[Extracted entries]
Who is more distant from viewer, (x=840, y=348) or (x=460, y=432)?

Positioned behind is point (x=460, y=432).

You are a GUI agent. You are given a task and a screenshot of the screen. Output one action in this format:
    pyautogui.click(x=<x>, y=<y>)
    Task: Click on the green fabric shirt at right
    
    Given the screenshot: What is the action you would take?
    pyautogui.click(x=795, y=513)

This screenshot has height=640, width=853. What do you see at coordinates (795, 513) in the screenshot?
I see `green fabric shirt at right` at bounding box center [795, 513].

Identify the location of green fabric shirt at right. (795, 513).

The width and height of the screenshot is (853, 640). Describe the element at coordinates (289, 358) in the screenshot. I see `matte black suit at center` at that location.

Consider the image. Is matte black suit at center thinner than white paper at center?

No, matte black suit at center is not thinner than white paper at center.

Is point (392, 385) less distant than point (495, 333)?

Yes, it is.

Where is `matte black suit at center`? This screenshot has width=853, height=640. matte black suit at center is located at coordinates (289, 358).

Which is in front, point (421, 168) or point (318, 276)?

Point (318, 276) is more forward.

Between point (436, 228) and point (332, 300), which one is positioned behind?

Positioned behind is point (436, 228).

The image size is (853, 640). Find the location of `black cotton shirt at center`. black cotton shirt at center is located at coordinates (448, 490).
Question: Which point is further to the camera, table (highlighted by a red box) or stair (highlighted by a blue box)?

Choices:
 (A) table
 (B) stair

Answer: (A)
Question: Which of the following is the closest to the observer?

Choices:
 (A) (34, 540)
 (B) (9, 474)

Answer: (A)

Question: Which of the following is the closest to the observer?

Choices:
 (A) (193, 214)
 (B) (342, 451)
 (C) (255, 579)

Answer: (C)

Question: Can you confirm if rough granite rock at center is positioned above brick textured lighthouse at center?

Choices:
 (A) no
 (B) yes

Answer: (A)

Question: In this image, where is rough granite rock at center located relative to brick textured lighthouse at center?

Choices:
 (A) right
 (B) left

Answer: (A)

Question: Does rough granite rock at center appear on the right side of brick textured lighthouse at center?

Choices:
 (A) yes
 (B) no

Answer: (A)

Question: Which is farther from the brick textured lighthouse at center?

What you need to do
Can you render every line of the entries above as a JSON list of strings, one string per line, with the blank lines left out?

Your solution
[
  "Who is more distant from viewer, (x=840, y=348) or (x=460, y=432)?",
  "Positioned behind is point (x=460, y=432).",
  "You are a GUI agent. You are given a task and a screenshot of the screen. Output one action in this format:",
  "    pyautogui.click(x=<x>, y=<y>)",
  "    Task: Click on the green fabric shirt at right",
  "    Given the screenshot: What is the action you would take?",
  "    pyautogui.click(x=795, y=513)",
  "This screenshot has height=640, width=853. What do you see at coordinates (795, 513) in the screenshot?",
  "I see `green fabric shirt at right` at bounding box center [795, 513].",
  "Identify the location of green fabric shirt at right. (795, 513).",
  "The width and height of the screenshot is (853, 640). Describe the element at coordinates (289, 358) in the screenshot. I see `matte black suit at center` at that location.",
  "Consider the image. Is matte black suit at center thinner than white paper at center?",
  "No, matte black suit at center is not thinner than white paper at center.",
  "Is point (392, 385) less distant than point (495, 333)?",
  "Yes, it is.",
  "Where is `matte black suit at center`? This screenshot has width=853, height=640. matte black suit at center is located at coordinates (289, 358).",
  "Which is in front, point (421, 168) or point (318, 276)?",
  "Point (318, 276) is more forward.",
  "Between point (436, 228) and point (332, 300), which one is positioned behind?",
  "Positioned behind is point (436, 228).",
  "The image size is (853, 640). Find the location of `black cotton shirt at center`. black cotton shirt at center is located at coordinates (448, 490).",
  "Question: Which point is further to the camera, table (highlighted by a red box) or stair (highlighted by a blue box)?",
  "Choices:",
  " (A) table",
  " (B) stair",
  "Answer: (A)",
  "Question: Which of the following is the closest to the observer?",
  "Choices:",
  " (A) (34, 540)",
  " (B) (9, 474)",
  "Answer: (A)",
  "Question: Which of the following is the closest to the observer?",
  "Choices:",
  " (A) (193, 214)",
  " (B) (342, 451)",
  " (C) (255, 579)",
  "Answer: (C)",
  "Question: Can you confirm if rough granite rock at center is positioned above brick textured lighthouse at center?",
  "Choices:",
  " (A) no",
  " (B) yes",
  "Answer: (A)",
  "Question: In this image, where is rough granite rock at center located relative to brick textured lighthouse at center?",
  "Choices:",
  " (A) right",
  " (B) left",
  "Answer: (A)",
  "Question: Does rough granite rock at center appear on the right side of brick textured lighthouse at center?",
  "Choices:",
  " (A) yes",
  " (B) no",
  "Answer: (A)",
  "Question: Which is farther from the brick textured lighthouse at center?"
]